▶ [Task item] Copy each line below in which the string "plate" appears.

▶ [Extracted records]

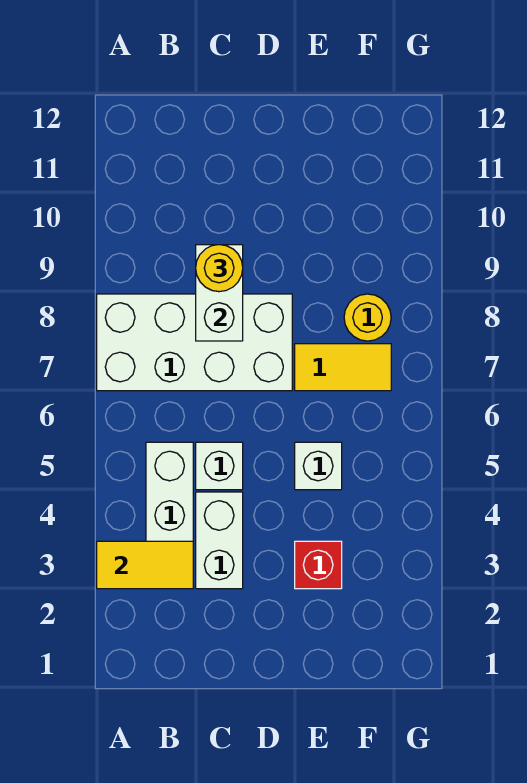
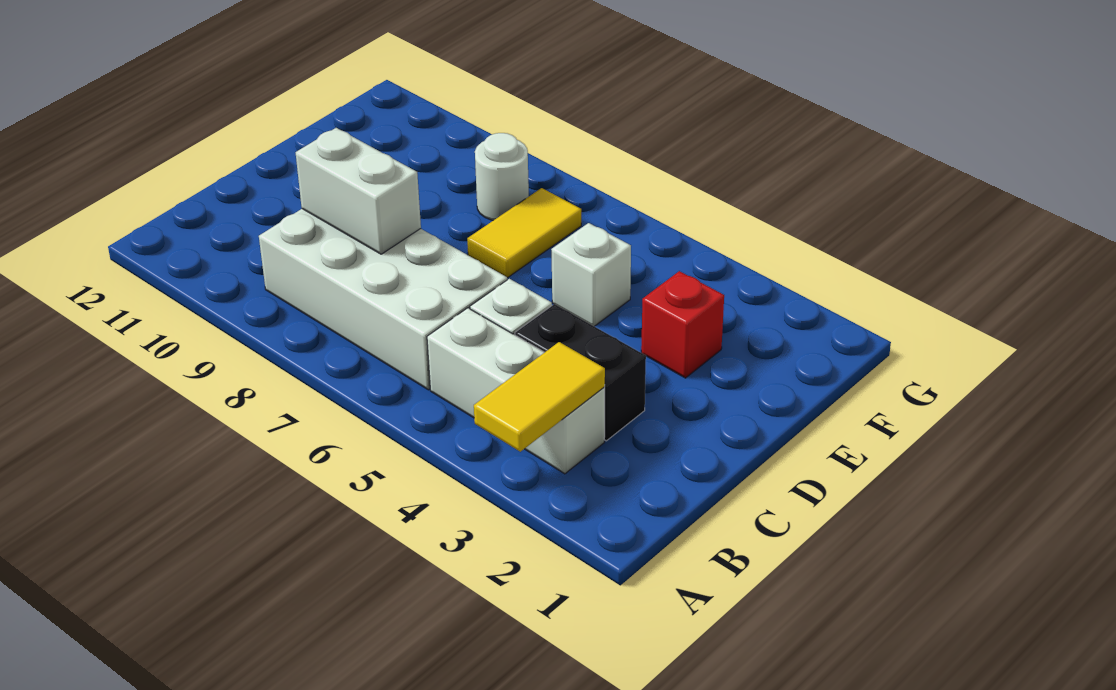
white brick A7:D8 level 1 -> white brick B6:C9 level 1
white brick C3:C4 level 1 -> black brick C3:C4 level 1
yellow round brick C9 level 3 -> none
yellow round brick F8 level 1 -> white round brick F8 level 1

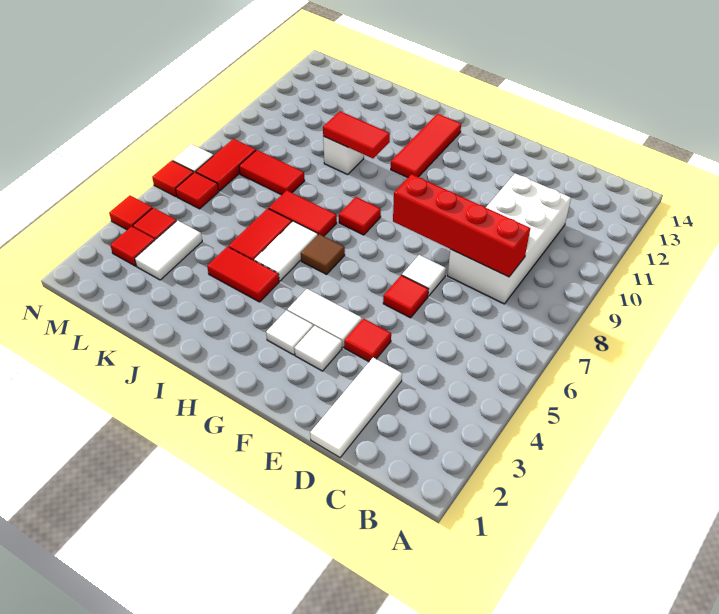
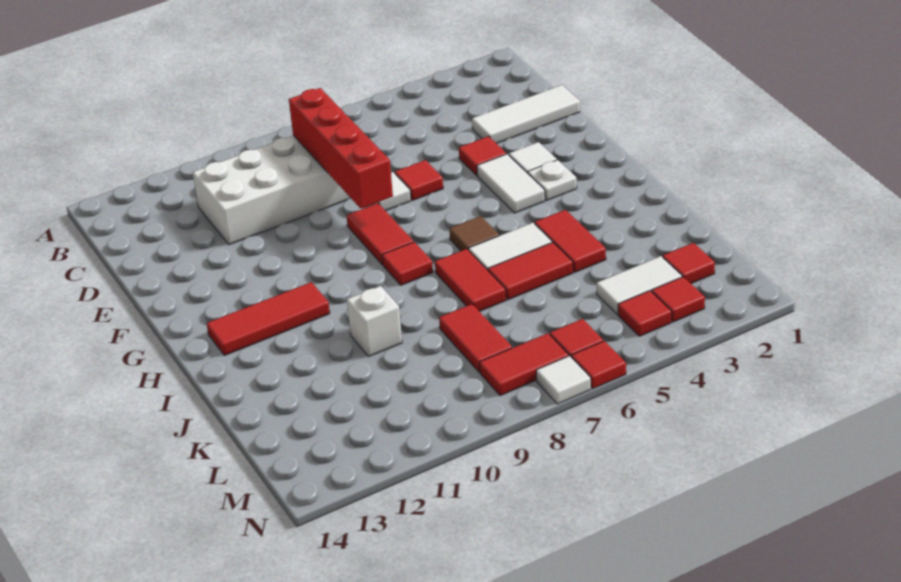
white tile G3 level 1 -> white plate G3 level 1
red tile I10:J10 level 2 -> red tile F8:G8 level 1
red tile N4 level 1 -> red tile L2 level 1

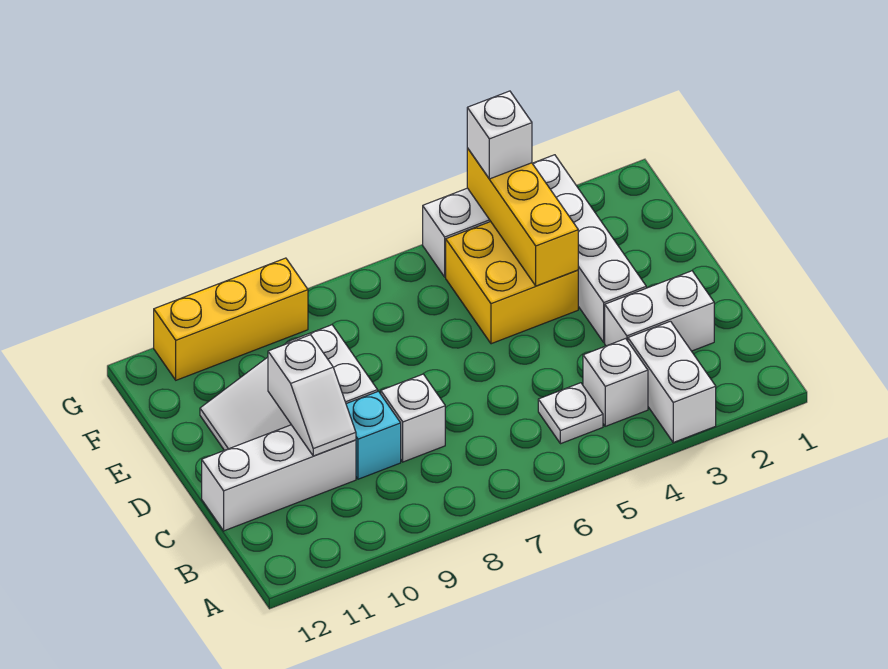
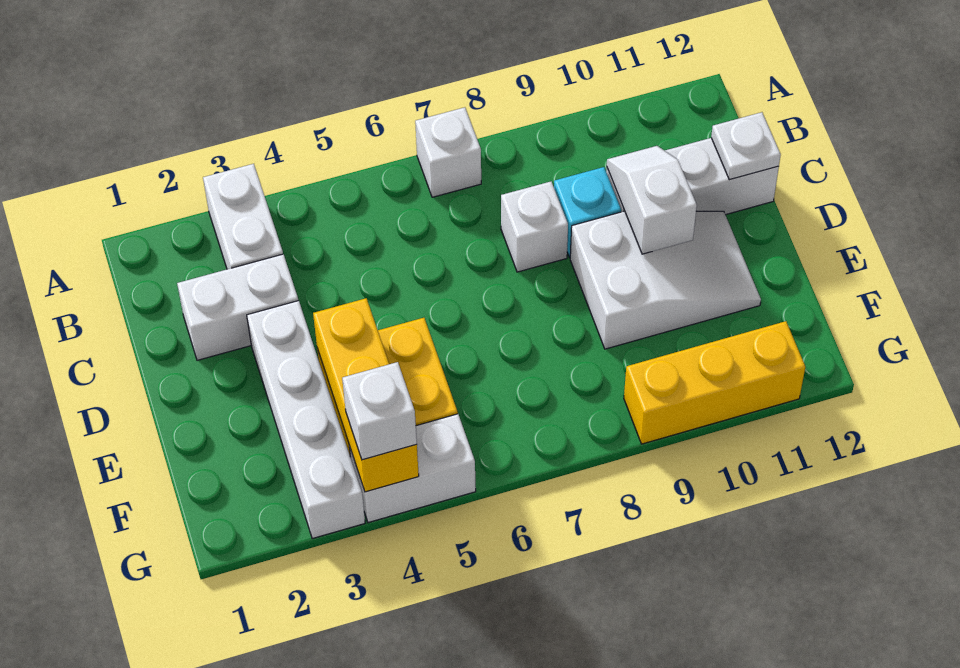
white brick B4 level 1 -> white brick A7 level 1
white plate B5 level 1 -> white plate C12 level 2

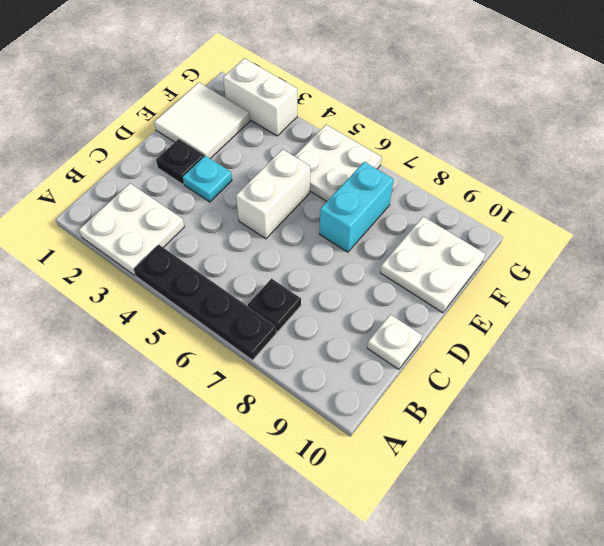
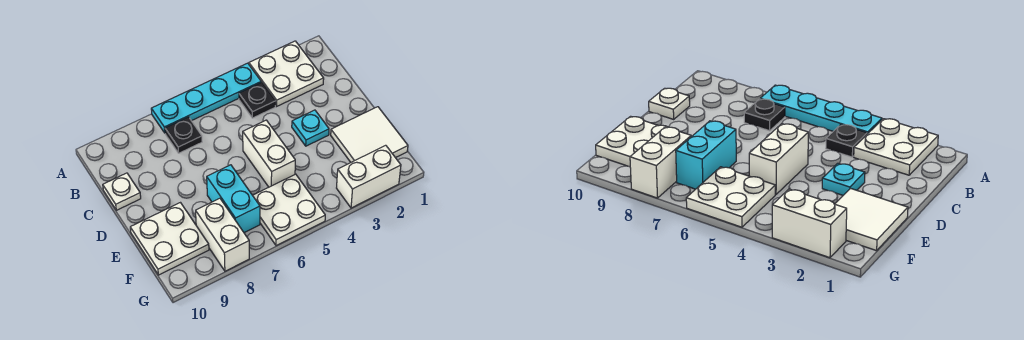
black plate A4:A7 level 1 -> cyan plate A4:A7 level 1
black plate D2 level 1 -> black plate B4 level 1
none -> white brick F8:G8 level 1

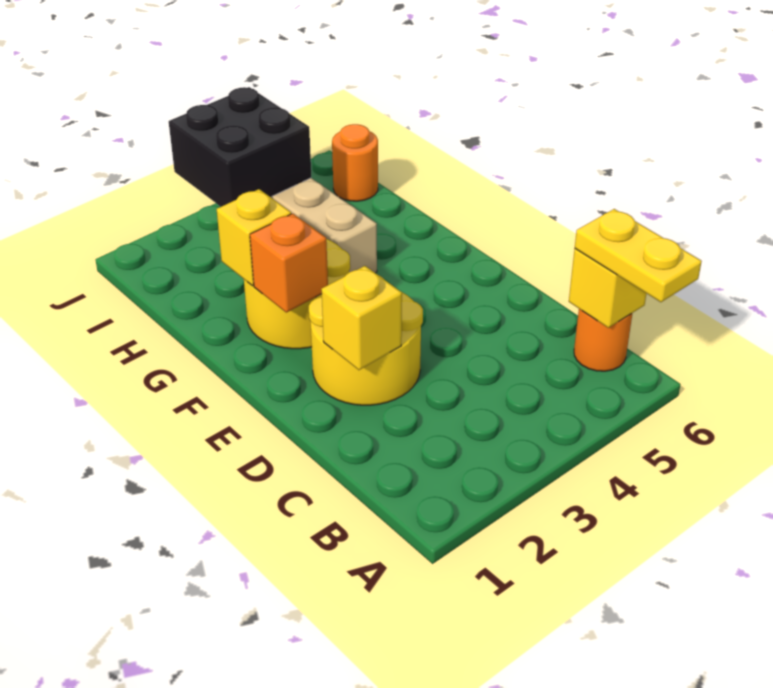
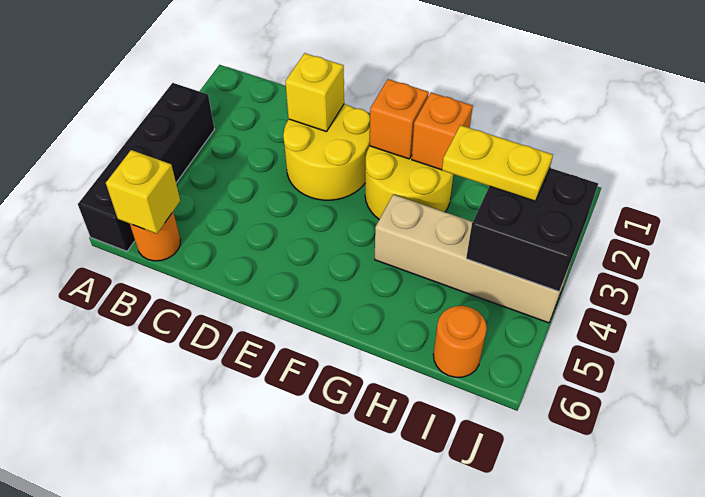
none -> black brick A3:A6 level 1
yellow plate A6:B6 level 3 -> yellow plate H3:I3 level 3
yellow brick G2 level 2 -> orange brick G2 level 2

▶ [Exercise answer]
white tile G3 level 1 -> white plate G3 level 1
white plate B5 level 1 -> white plate C12 level 2
black plate A4:A7 level 1 -> cyan plate A4:A7 level 1
black plate D2 level 1 -> black plate B4 level 1
yellow plate A6:B6 level 3 -> yellow plate H3:I3 level 3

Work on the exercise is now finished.